Your goal –
The expected answer is the data below, printed verbatim without its pictures.

Data section section start

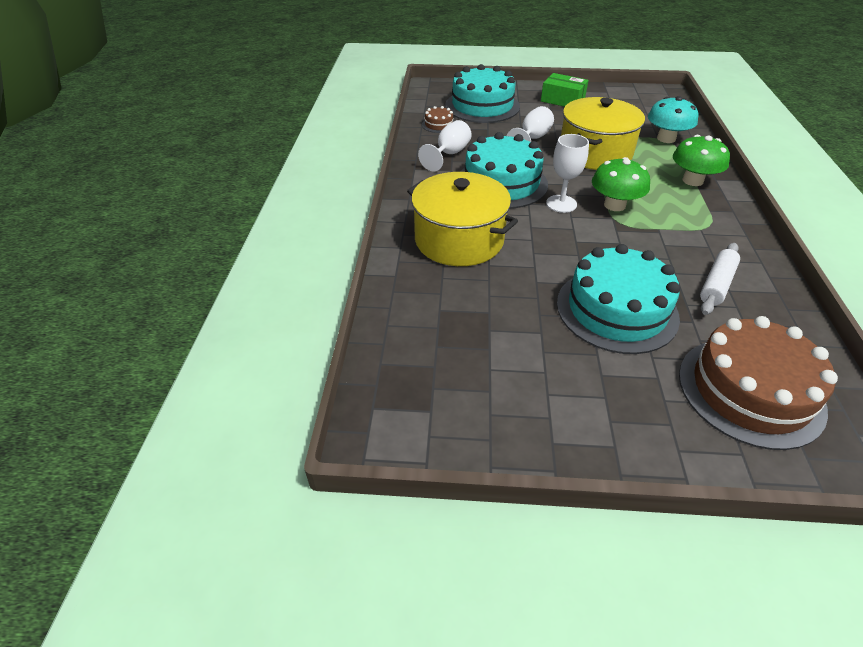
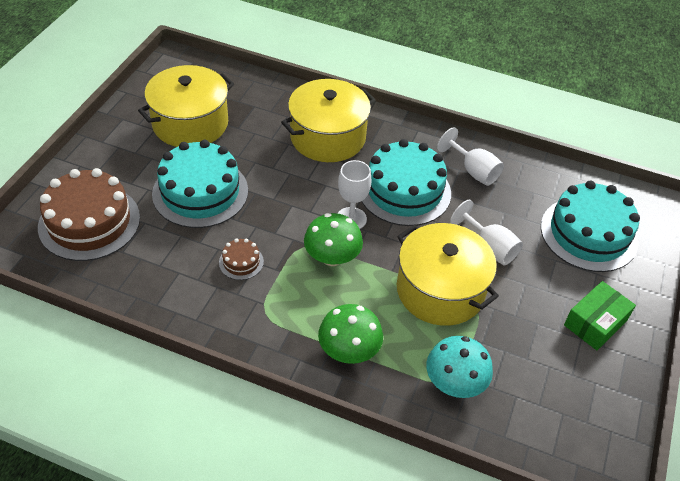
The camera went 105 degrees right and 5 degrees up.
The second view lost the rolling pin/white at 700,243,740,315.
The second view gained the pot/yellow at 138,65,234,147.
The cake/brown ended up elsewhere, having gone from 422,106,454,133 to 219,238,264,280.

Data section section end

Task output –
The camera went 105 degrees right and 5 degrees up.
The second view lost the rolling pin/white at 700,243,740,315.
The second view gained the pot/yellow at 138,65,234,147.
The cake/brown ended up elsewhere, having gone from 422,106,454,133 to 219,238,264,280.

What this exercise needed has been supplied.